■ **Exercise requirements**: Copy out the data below, all of it, exactly.

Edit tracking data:
===
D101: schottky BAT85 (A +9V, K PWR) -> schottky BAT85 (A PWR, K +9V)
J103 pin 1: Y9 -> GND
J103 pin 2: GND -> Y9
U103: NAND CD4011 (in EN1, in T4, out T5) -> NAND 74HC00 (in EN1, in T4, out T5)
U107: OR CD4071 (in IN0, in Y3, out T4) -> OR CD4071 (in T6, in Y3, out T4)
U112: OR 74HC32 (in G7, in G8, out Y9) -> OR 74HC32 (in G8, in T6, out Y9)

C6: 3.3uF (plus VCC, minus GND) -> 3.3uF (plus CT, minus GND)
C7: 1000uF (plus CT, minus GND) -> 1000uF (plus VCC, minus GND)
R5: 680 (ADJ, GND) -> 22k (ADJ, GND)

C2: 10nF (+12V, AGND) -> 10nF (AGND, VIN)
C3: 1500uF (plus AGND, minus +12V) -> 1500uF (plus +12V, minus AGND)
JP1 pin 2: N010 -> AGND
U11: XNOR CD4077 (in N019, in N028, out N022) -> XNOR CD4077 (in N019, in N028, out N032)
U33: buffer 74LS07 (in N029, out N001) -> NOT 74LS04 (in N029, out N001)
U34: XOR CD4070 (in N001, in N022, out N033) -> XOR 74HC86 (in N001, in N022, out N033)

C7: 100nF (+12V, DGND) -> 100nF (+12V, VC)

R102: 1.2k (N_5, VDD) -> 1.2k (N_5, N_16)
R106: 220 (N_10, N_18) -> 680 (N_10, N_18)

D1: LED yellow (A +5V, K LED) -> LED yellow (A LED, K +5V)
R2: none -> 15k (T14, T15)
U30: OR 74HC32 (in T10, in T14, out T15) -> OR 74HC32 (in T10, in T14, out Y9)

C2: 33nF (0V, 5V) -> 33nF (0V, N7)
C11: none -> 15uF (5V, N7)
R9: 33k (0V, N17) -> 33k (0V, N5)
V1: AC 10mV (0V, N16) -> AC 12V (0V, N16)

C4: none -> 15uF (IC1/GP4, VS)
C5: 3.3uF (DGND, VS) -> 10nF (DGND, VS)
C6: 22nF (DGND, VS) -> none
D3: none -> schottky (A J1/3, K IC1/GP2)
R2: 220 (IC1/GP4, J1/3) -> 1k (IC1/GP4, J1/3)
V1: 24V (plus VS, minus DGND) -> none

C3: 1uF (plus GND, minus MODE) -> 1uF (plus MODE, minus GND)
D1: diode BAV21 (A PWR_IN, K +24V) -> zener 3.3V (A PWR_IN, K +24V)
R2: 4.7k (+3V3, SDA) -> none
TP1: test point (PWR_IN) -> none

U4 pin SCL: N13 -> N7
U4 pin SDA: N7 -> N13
===
■ **Written response**:
D101: schottky BAT85 (A +9V, K PWR) -> schottky BAT85 (A PWR, K +9V)
J103 pin 1: Y9 -> GND
J103 pin 2: GND -> Y9
U103: NAND CD4011 (in EN1, in T4, out T5) -> NAND 74HC00 (in EN1, in T4, out T5)
U107: OR CD4071 (in IN0, in Y3, out T4) -> OR CD4071 (in T6, in Y3, out T4)
U112: OR 74HC32 (in G7, in G8, out Y9) -> OR 74HC32 (in G8, in T6, out Y9)

C6: 3.3uF (plus VCC, minus GND) -> 3.3uF (plus CT, minus GND)
C7: 1000uF (plus CT, minus GND) -> 1000uF (plus VCC, minus GND)
R5: 680 (ADJ, GND) -> 22k (ADJ, GND)

C2: 10nF (+12V, AGND) -> 10nF (AGND, VIN)
C3: 1500uF (plus AGND, minus +12V) -> 1500uF (plus +12V, minus AGND)
JP1 pin 2: N010 -> AGND
U11: XNOR CD4077 (in N019, in N028, out N022) -> XNOR CD4077 (in N019, in N028, out N032)
U33: buffer 74LS07 (in N029, out N001) -> NOT 74LS04 (in N029, out N001)
U34: XOR CD4070 (in N001, in N022, out N033) -> XOR 74HC86 (in N001, in N022, out N033)

C7: 100nF (+12V, DGND) -> 100nF (+12V, VC)

R102: 1.2k (N_5, VDD) -> 1.2k (N_5, N_16)
R106: 220 (N_10, N_18) -> 680 (N_10, N_18)

D1: LED yellow (A +5V, K LED) -> LED yellow (A LED, K +5V)
R2: none -> 15k (T14, T15)
U30: OR 74HC32 (in T10, in T14, out T15) -> OR 74HC32 (in T10, in T14, out Y9)

C2: 33nF (0V, 5V) -> 33nF (0V, N7)
C11: none -> 15uF (5V, N7)
R9: 33k (0V, N17) -> 33k (0V, N5)
V1: AC 10mV (0V, N16) -> AC 12V (0V, N16)

C4: none -> 15uF (IC1/GP4, VS)
C5: 3.3uF (DGND, VS) -> 10nF (DGND, VS)
C6: 22nF (DGND, VS) -> none
D3: none -> schottky (A J1/3, K IC1/GP2)
R2: 220 (IC1/GP4, J1/3) -> 1k (IC1/GP4, J1/3)
V1: 24V (plus VS, minus DGND) -> none

C3: 1uF (plus GND, minus MODE) -> 1uF (plus MODE, minus GND)
D1: diode BAV21 (A PWR_IN, K +24V) -> zener 3.3V (A PWR_IN, K +24V)
R2: 4.7k (+3V3, SDA) -> none
TP1: test point (PWR_IN) -> none

U4 pin SCL: N13 -> N7
U4 pin SDA: N7 -> N13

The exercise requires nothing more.